** Excerpted records follows **

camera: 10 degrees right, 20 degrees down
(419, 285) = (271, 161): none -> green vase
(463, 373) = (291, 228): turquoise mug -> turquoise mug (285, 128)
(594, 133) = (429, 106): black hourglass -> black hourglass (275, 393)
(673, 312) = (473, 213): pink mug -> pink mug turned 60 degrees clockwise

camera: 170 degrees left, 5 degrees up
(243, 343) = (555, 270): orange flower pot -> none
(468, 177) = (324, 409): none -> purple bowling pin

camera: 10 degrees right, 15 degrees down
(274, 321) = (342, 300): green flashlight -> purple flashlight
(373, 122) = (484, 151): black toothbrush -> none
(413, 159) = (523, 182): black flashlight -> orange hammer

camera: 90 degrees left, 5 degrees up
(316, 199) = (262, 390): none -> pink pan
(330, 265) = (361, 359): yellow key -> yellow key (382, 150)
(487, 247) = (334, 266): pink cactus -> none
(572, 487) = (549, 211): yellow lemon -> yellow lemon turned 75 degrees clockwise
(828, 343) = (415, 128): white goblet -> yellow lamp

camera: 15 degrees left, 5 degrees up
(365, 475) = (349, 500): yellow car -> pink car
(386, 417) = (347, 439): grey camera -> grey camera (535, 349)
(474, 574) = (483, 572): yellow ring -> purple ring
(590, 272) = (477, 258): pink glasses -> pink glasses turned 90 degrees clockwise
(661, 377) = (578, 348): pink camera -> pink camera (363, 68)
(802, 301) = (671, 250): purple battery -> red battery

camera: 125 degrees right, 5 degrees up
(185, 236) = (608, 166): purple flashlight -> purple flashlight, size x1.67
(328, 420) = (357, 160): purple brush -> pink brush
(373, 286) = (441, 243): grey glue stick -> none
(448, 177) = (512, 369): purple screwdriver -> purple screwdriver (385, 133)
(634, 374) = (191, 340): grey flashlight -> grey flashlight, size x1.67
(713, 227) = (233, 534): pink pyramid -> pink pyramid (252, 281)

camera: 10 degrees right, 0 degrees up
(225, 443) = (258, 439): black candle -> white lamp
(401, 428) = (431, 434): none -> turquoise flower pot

** End of Excerpted records **

Your task is to retype the entries verbatim, starting with the line that holds "(572, 487) = (549, 211): yellow" and stopping after the line that holds "(713, 227) = (233, 534): pink".

(572, 487) = (549, 211): yellow lemon -> yellow lemon turned 75 degrees clockwise
(828, 343) = (415, 128): white goblet -> yellow lamp

camera: 15 degrees left, 5 degrees up
(365, 475) = (349, 500): yellow car -> pink car
(386, 417) = (347, 439): grey camera -> grey camera (535, 349)
(474, 574) = (483, 572): yellow ring -> purple ring
(590, 272) = (477, 258): pink glasses -> pink glasses turned 90 degrees clockwise
(661, 377) = (578, 348): pink camera -> pink camera (363, 68)
(802, 301) = (671, 250): purple battery -> red battery

camera: 125 degrees right, 5 degrees up
(185, 236) = (608, 166): purple flashlight -> purple flashlight, size x1.67
(328, 420) = (357, 160): purple brush -> pink brush
(373, 286) = (441, 243): grey glue stick -> none
(448, 177) = (512, 369): purple screwdriver -> purple screwdriver (385, 133)
(634, 374) = (191, 340): grey flashlight -> grey flashlight, size x1.67
(713, 227) = (233, 534): pink pyramid -> pink pyramid (252, 281)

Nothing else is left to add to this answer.